[Source data]
┏━━

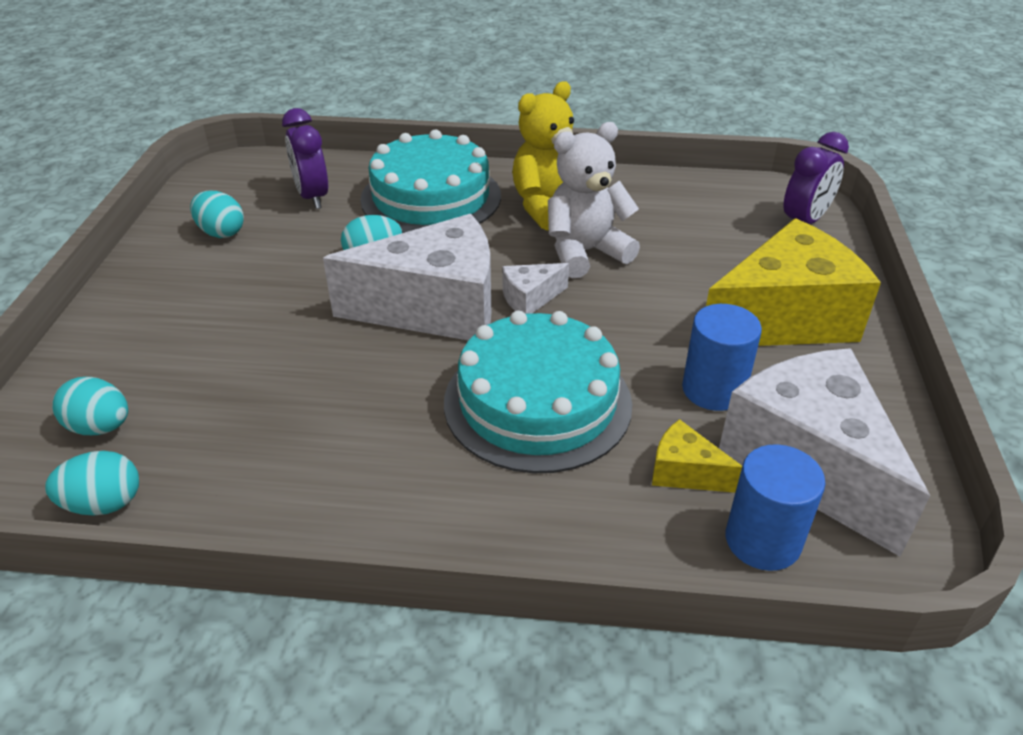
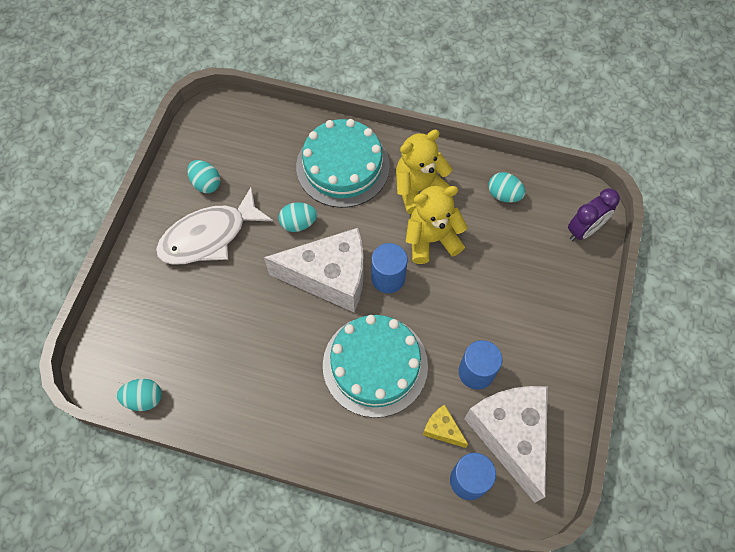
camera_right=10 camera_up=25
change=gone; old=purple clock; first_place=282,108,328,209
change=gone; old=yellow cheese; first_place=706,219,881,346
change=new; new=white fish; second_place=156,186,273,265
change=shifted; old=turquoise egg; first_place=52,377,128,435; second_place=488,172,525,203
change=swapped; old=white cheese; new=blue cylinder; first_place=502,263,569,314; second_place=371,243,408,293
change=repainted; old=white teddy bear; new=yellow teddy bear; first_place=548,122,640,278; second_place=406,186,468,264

┗━━
┏━━

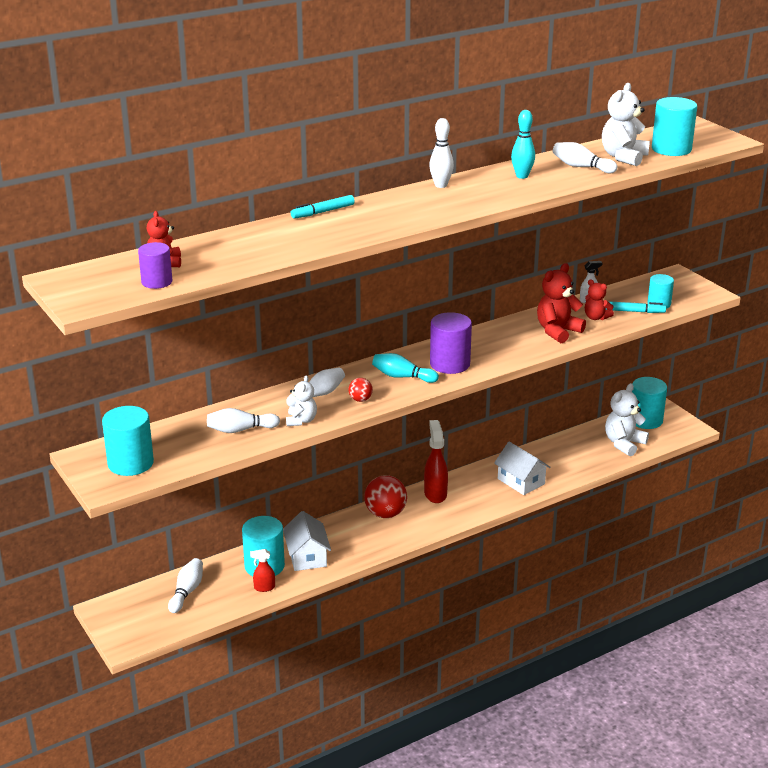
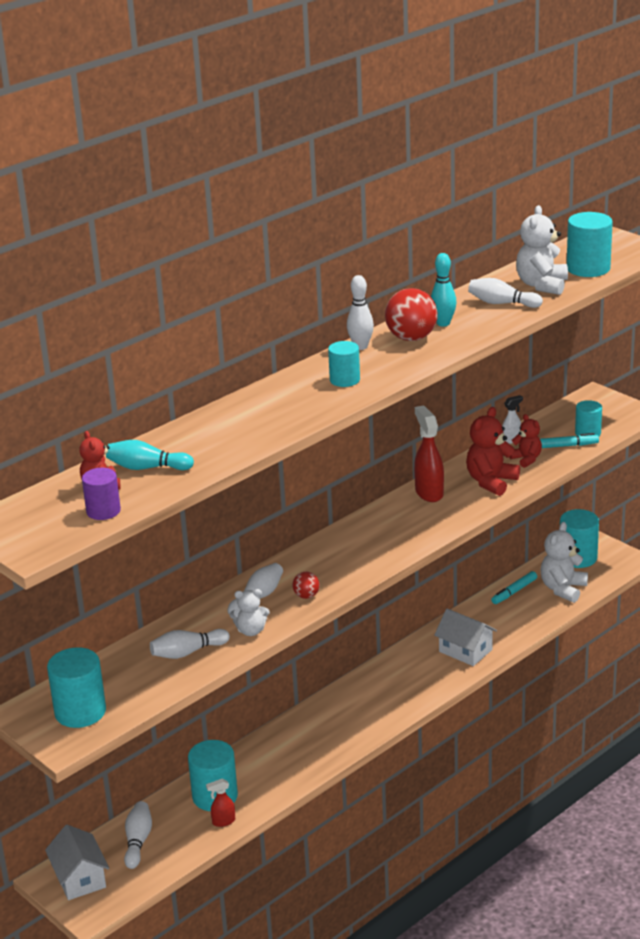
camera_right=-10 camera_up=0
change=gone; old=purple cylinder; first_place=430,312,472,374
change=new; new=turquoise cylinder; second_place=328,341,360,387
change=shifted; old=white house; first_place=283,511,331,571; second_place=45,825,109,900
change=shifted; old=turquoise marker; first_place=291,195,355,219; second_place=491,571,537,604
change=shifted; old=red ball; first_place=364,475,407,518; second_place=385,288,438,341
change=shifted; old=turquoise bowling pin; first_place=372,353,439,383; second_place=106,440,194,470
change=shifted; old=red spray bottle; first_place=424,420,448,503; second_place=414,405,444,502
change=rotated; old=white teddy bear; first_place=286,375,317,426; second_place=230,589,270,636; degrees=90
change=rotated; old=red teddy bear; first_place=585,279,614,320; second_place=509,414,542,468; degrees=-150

┗━━

**Exercise instructions**:
Work through the records above and count the lines that hold the string "teddy". Please give only that figure.

**Answer to the exercise**:
3